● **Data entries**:
....

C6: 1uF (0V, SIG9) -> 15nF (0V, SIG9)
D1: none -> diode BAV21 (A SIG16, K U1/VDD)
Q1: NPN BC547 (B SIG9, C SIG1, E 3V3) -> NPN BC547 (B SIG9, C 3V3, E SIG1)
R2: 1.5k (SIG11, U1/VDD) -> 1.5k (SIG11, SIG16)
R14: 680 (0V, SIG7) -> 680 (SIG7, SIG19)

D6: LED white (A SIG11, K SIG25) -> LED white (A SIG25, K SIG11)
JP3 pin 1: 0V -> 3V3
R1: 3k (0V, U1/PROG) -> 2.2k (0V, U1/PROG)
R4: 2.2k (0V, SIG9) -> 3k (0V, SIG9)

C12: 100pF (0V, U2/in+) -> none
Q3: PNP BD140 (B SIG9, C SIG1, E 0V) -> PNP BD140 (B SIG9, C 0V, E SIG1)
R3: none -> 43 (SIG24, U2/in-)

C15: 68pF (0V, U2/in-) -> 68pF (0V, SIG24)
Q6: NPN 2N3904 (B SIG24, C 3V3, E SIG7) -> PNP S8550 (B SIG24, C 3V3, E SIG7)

....

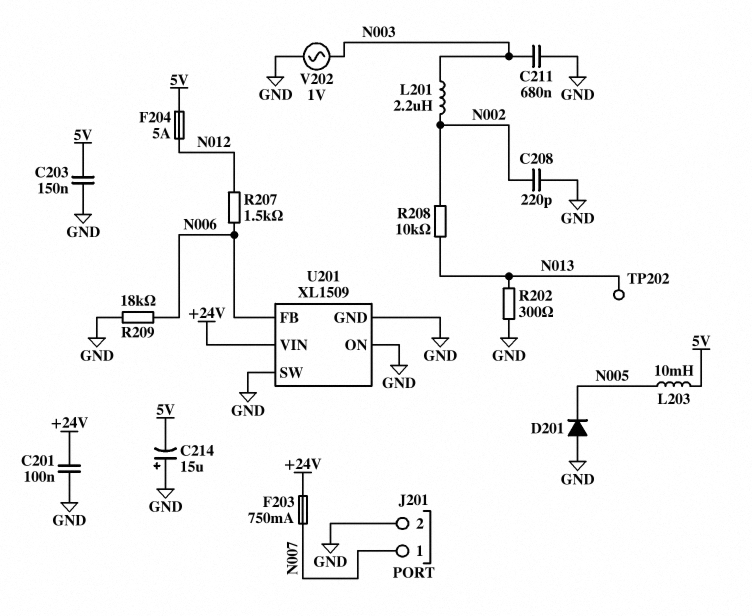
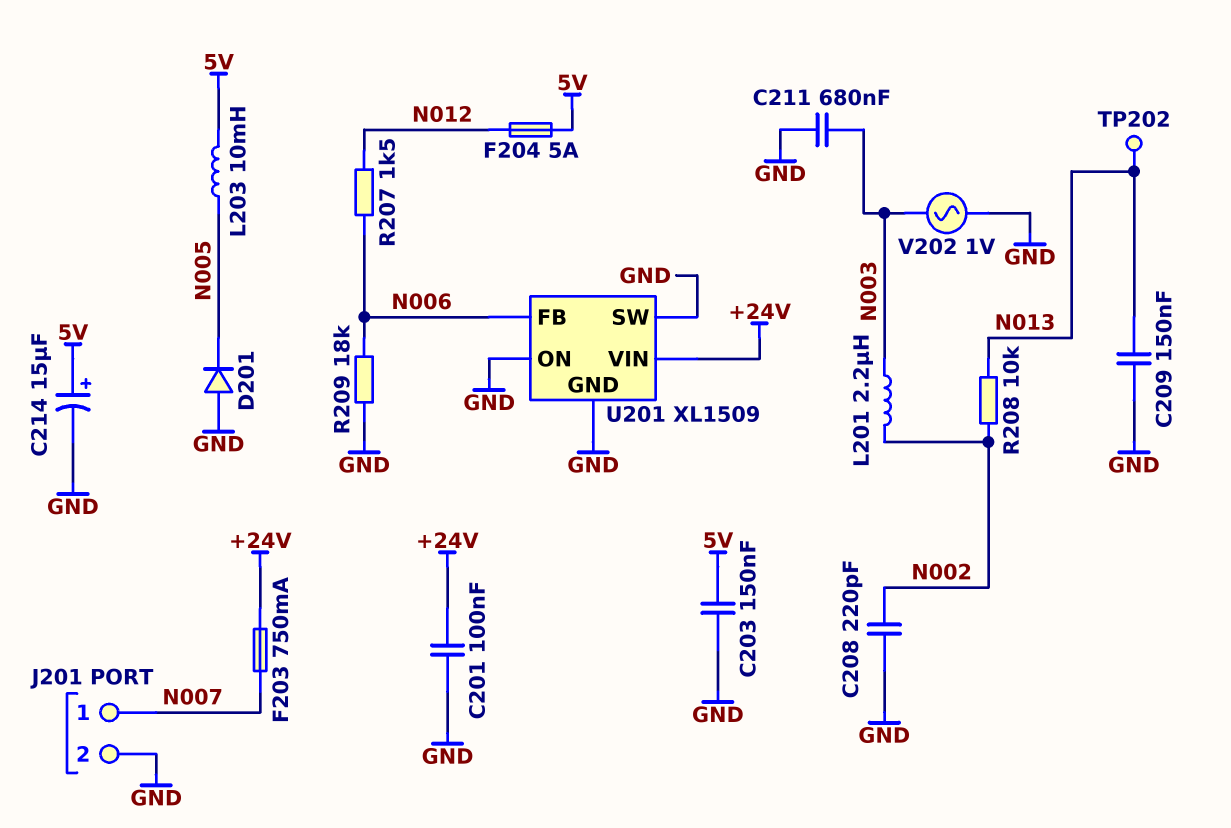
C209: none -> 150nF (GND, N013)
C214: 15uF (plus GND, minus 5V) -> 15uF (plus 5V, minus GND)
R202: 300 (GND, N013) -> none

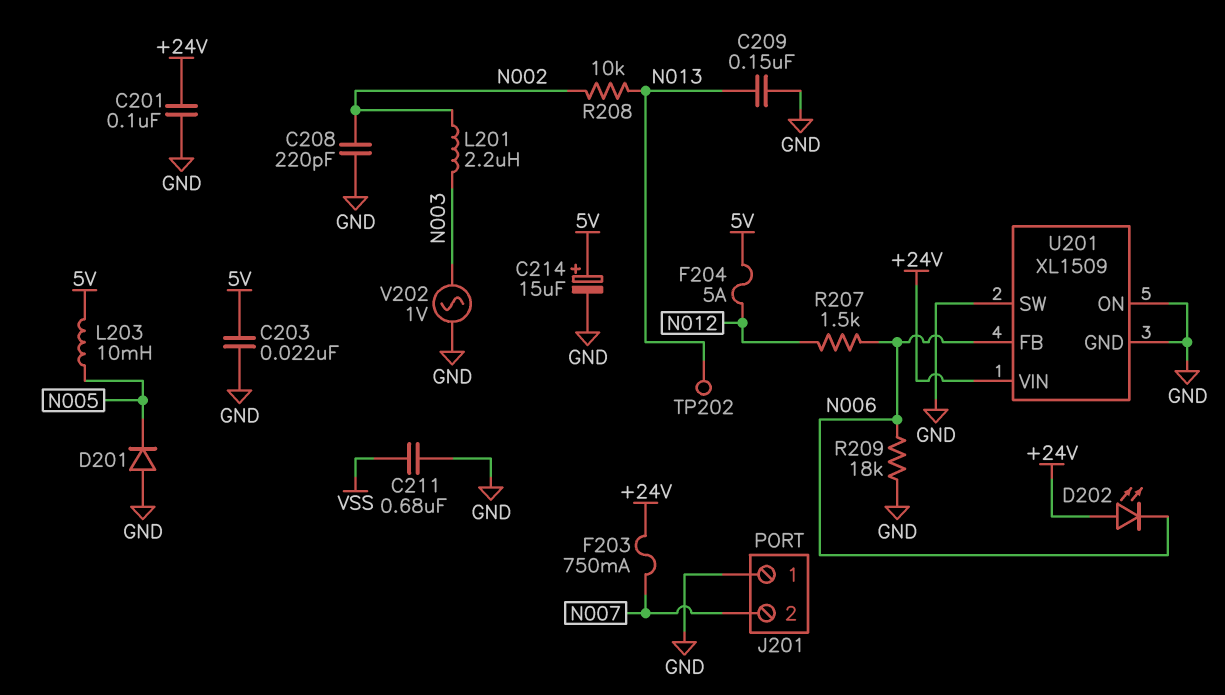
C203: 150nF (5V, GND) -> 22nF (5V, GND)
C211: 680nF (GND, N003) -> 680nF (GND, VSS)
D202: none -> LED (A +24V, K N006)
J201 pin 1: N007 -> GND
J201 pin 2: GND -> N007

....

● **Task goal**: When the word "none" occurs in a line above, list that line.

● **Task result**:
D1: none -> diode BAV21 (A SIG16, K U1/VDD)
C12: 100pF (0V, U2/in+) -> none
R3: none -> 43 (SIG24, U2/in-)
C209: none -> 150nF (GND, N013)
R202: 300 (GND, N013) -> none
D202: none -> LED (A +24V, K N006)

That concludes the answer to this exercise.